• EXERCISE MATERIALS:

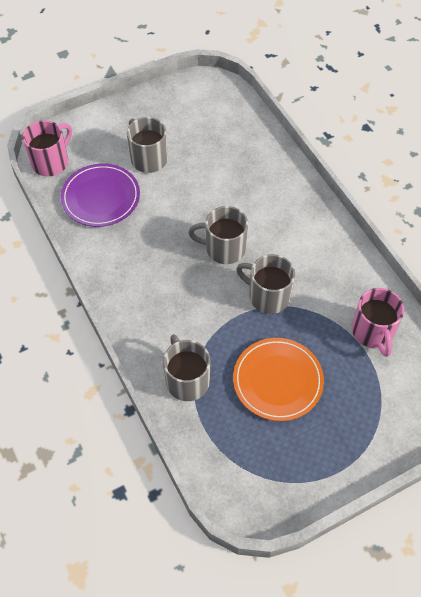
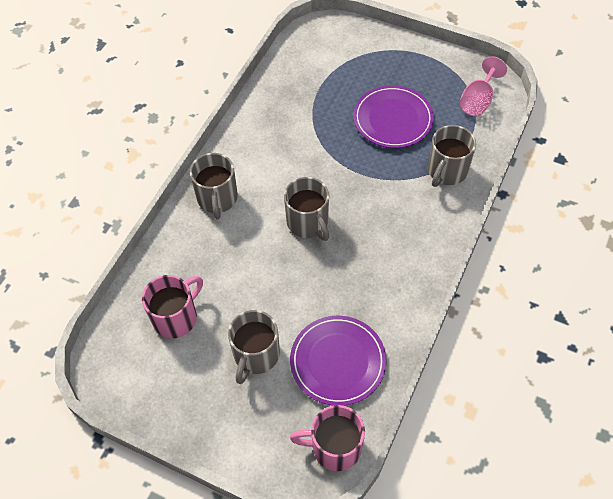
camera: 125 degrees left, 0 degrees up
(241, 473) = (478, 100): none -> pink goblet
(268, 296) = (327, 166): grey mug -> grey mug (217, 199)
(277, 380) = (393, 119): orange plate -> purple plate
(373, 332) = (300, 88): pink mug -> pink mug (176, 317)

• WHAT YOU SHOULD DO: Restate word for word every line from the one containing "(268, 296) = (327, 166): grey" through the final line of the listing. Both end lines belong in the answer.

• YOUR SOLUTION:
(268, 296) = (327, 166): grey mug -> grey mug (217, 199)
(277, 380) = (393, 119): orange plate -> purple plate
(373, 332) = (300, 88): pink mug -> pink mug (176, 317)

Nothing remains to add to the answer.